Using the records below, copy every line that holds the string "gray".
#####
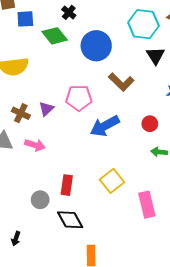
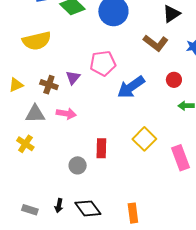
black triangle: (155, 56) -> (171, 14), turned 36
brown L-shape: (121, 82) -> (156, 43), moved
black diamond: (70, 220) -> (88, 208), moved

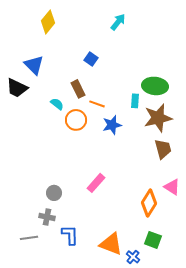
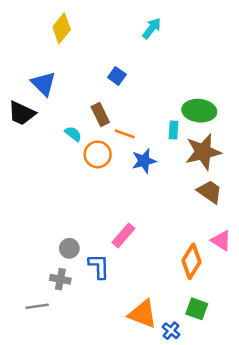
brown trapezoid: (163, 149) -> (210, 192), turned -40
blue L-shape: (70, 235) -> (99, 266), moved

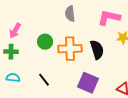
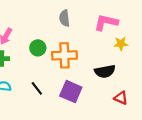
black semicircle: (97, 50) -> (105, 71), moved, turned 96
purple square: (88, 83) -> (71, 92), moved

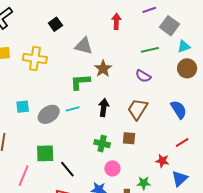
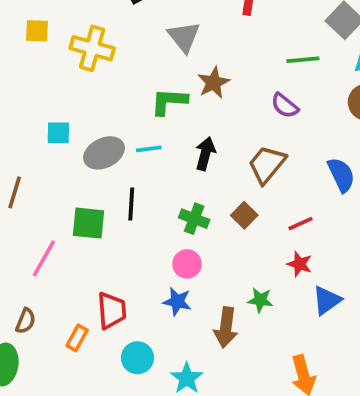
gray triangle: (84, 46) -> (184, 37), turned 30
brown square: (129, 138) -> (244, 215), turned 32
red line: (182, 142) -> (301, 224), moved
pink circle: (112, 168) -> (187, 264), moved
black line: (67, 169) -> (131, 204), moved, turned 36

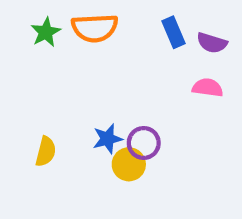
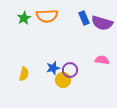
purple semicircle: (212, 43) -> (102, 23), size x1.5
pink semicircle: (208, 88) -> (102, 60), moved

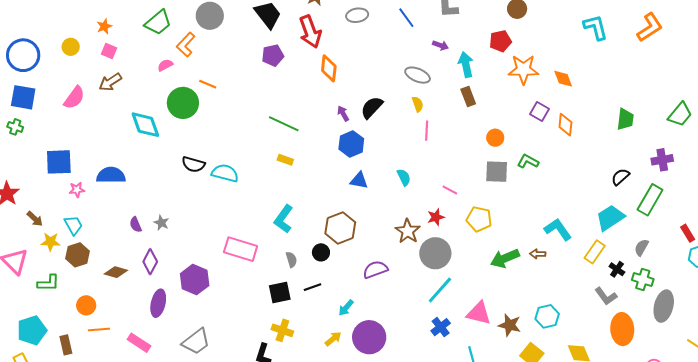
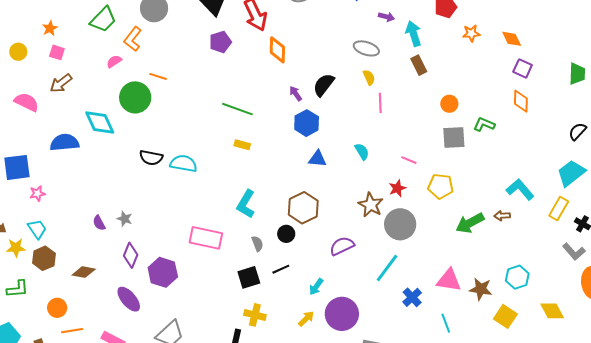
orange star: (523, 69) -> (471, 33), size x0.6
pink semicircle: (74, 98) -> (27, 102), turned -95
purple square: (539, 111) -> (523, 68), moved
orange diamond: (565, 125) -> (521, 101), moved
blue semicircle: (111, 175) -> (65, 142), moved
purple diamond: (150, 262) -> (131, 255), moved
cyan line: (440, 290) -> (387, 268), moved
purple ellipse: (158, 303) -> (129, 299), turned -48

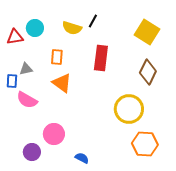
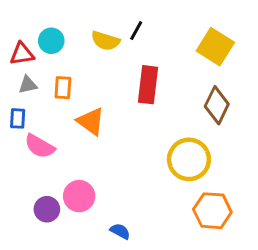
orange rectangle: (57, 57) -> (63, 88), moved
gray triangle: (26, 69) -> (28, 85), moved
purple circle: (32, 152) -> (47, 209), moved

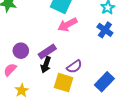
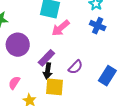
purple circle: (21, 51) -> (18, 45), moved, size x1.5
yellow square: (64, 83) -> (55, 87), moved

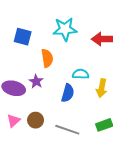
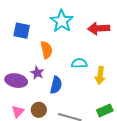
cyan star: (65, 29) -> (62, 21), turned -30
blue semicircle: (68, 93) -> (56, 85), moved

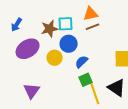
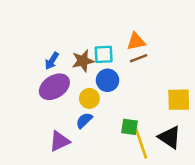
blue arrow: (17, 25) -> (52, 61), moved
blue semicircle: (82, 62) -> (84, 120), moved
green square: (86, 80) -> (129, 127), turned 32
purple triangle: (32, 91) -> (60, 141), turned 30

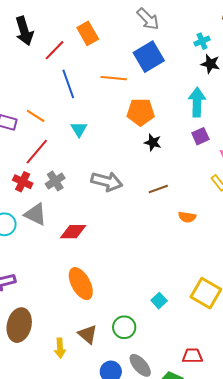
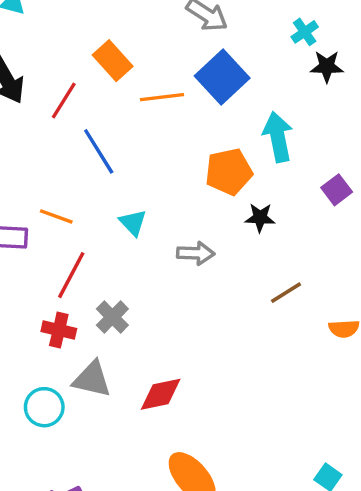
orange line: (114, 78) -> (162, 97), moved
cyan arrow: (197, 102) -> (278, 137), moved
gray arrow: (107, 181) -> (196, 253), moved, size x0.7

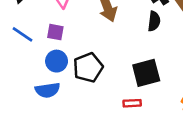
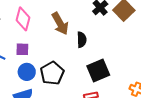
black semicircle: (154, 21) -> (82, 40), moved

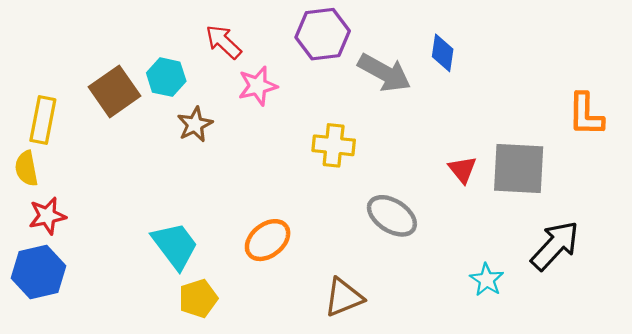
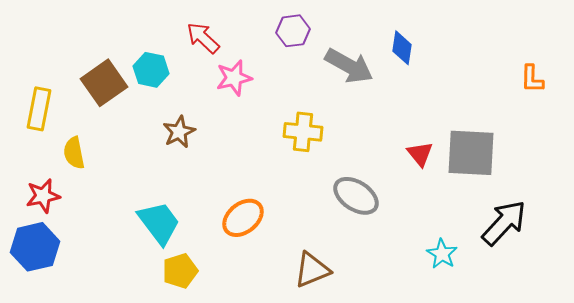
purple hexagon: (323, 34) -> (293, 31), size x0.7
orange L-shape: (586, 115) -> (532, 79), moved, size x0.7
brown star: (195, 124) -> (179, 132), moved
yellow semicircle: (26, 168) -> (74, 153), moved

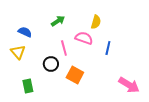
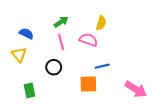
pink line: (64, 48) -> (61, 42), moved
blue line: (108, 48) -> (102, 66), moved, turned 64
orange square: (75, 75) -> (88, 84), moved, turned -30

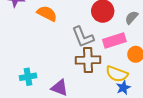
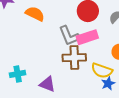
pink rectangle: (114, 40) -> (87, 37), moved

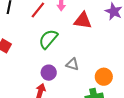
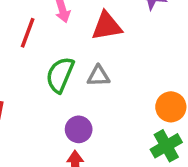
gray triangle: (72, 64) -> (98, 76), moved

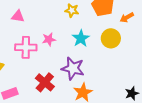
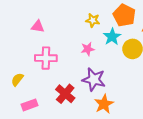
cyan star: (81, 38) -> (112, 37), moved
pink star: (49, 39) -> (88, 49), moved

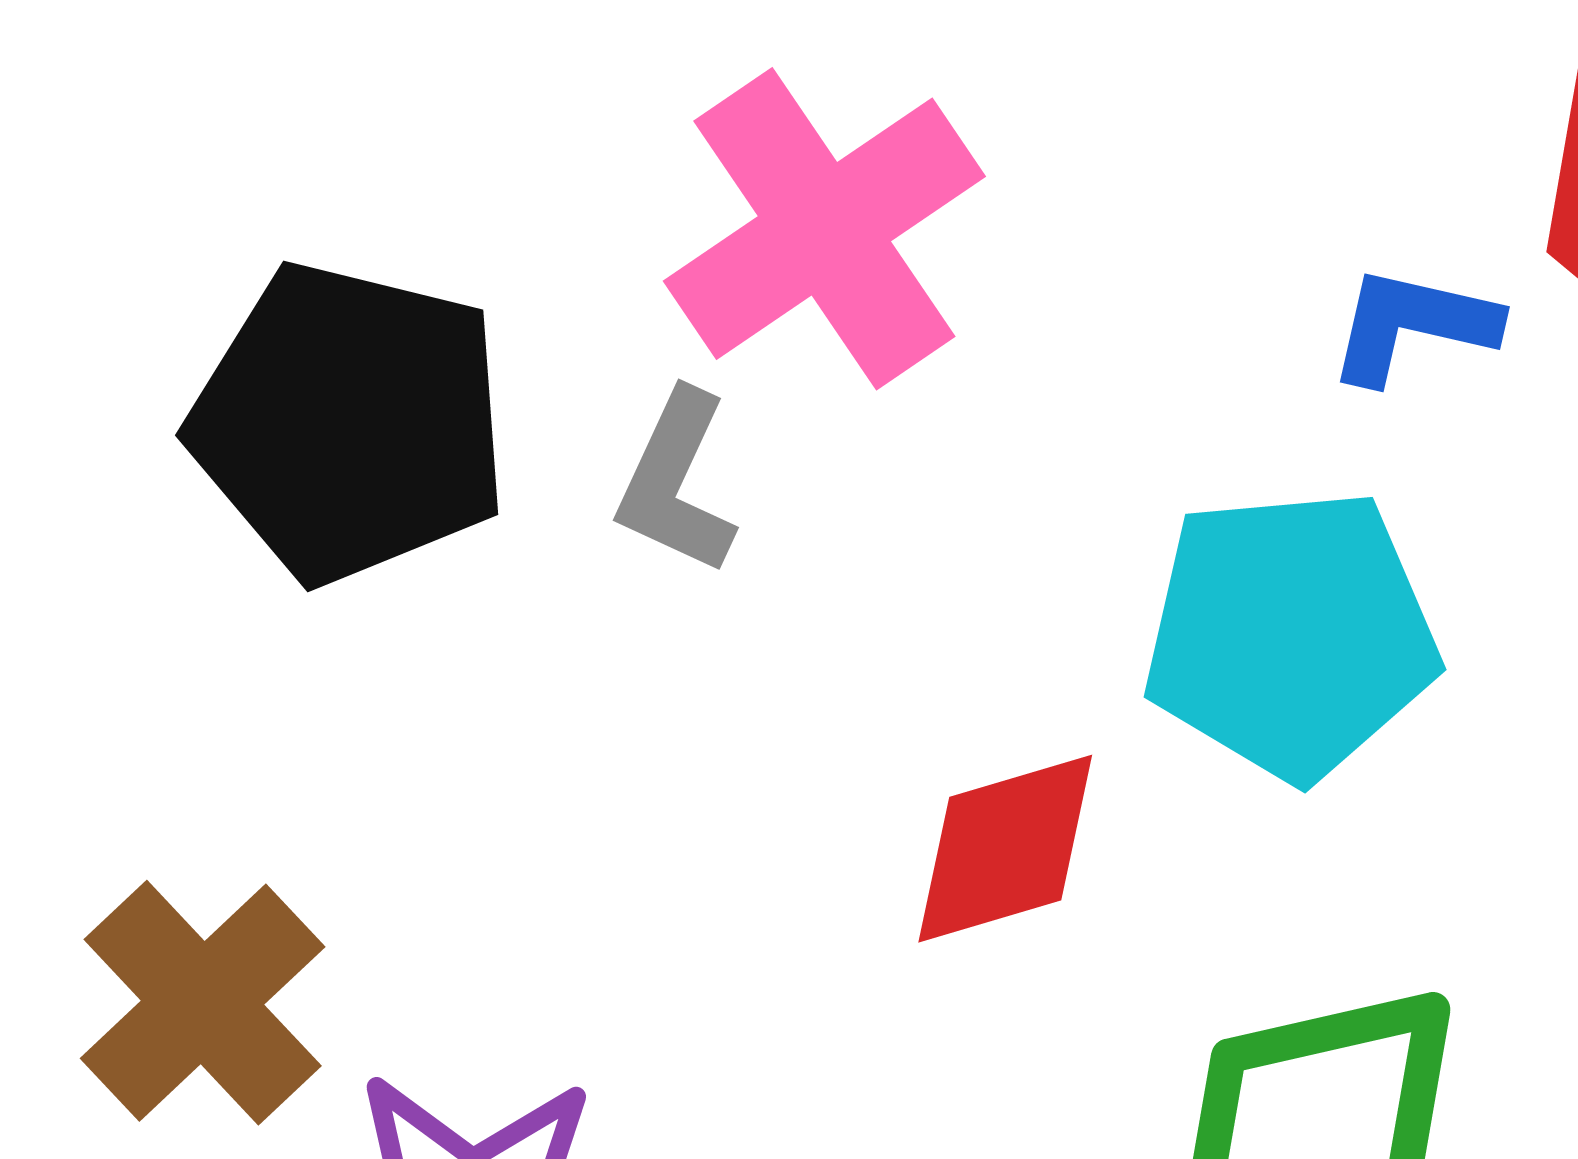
#####
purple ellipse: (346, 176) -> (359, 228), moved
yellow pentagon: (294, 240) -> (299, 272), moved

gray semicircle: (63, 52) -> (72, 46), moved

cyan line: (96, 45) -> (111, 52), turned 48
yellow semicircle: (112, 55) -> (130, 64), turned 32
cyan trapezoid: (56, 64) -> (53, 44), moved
#####
SOLVED EXERCISE =
gray triangle: (84, 46) -> (184, 37), turned 30
gray triangle: (26, 69) -> (28, 85), moved
gray arrow: (107, 181) -> (196, 253), moved, size x0.7
gray triangle: (72, 64) -> (98, 76), moved
gray semicircle: (63, 52) -> (72, 46), moved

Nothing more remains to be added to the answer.